> **TASK DIRECTIONS**
Print the lines below word for word, beginning with the first and ending with the line that holds "- → violet marker 363 163 389 208", and skip every picture.

(Stored items)
┌──

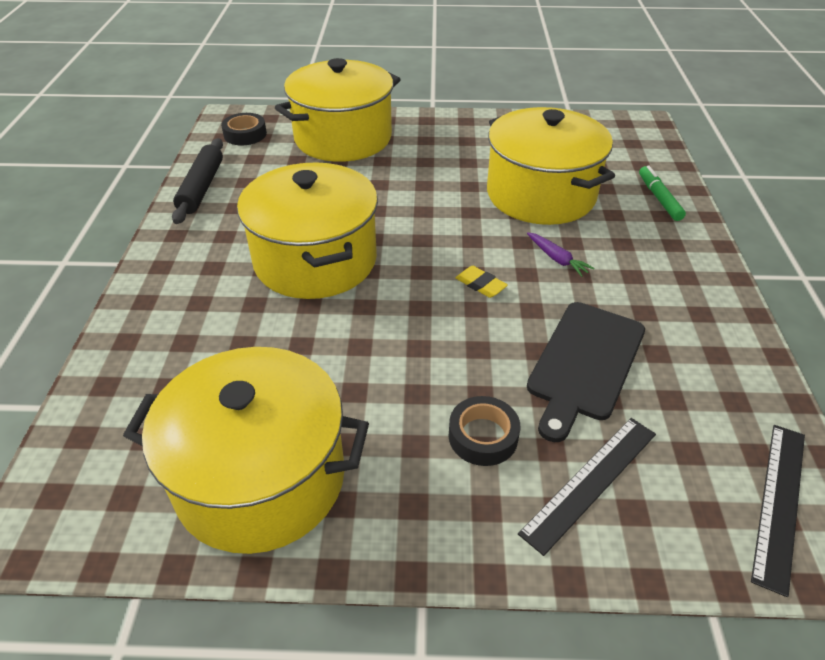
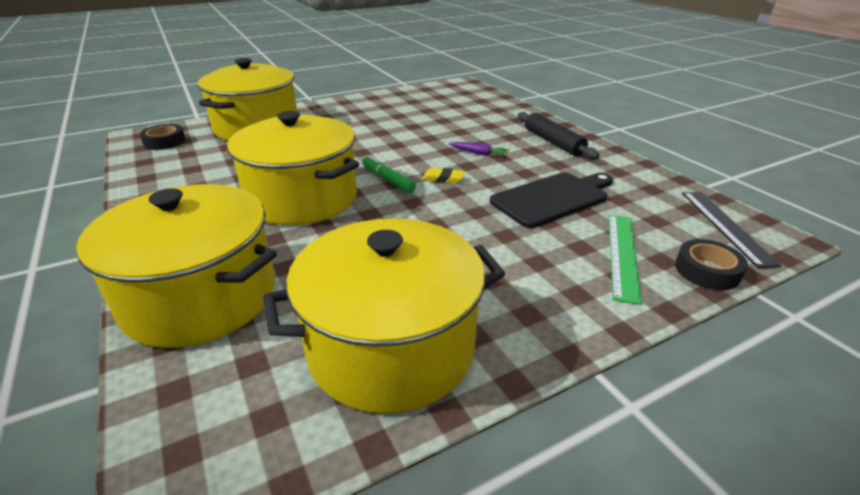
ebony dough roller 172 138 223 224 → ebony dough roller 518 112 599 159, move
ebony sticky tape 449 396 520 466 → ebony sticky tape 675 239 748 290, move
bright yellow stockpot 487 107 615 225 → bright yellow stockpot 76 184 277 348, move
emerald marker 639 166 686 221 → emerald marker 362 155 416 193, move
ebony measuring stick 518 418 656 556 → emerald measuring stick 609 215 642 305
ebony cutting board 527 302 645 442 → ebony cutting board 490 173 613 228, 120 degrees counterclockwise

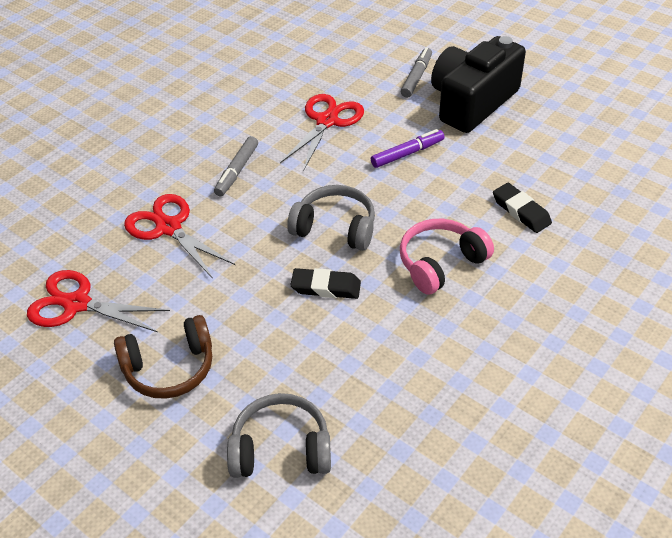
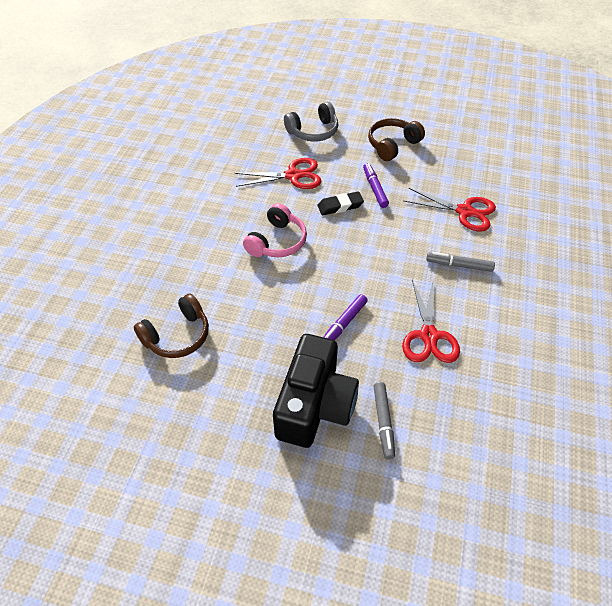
gray headset 287 185 375 251 → -
ebony eraser 493 183 552 233 → -
- → dark brown headset 134 294 209 358
- → violet marker 363 163 389 208
crimson pair of scissors 27 270 170 332 → crimson pair of scissors 235 158 321 189, move
gray marker 214 136 258 196 → gray marker 426 252 495 272, 75 degrees counterclockwise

└──

> **SOLUTION BELOW**
ebony dough roller 172 138 223 224 → ebony dough roller 518 112 599 159, move
ebony sticky tape 449 396 520 466 → ebony sticky tape 675 239 748 290, move
bright yellow stockpot 487 107 615 225 → bright yellow stockpot 76 184 277 348, move
emerald marker 639 166 686 221 → emerald marker 362 155 416 193, move
ebony measuring stick 518 418 656 556 → emerald measuring stick 609 215 642 305
ebony cutting board 527 302 645 442 → ebony cutting board 490 173 613 228, 120 degrees counterclockwise

gray headset 287 185 375 251 → -
ebony eraser 493 183 552 233 → -
- → dark brown headset 134 294 209 358
- → violet marker 363 163 389 208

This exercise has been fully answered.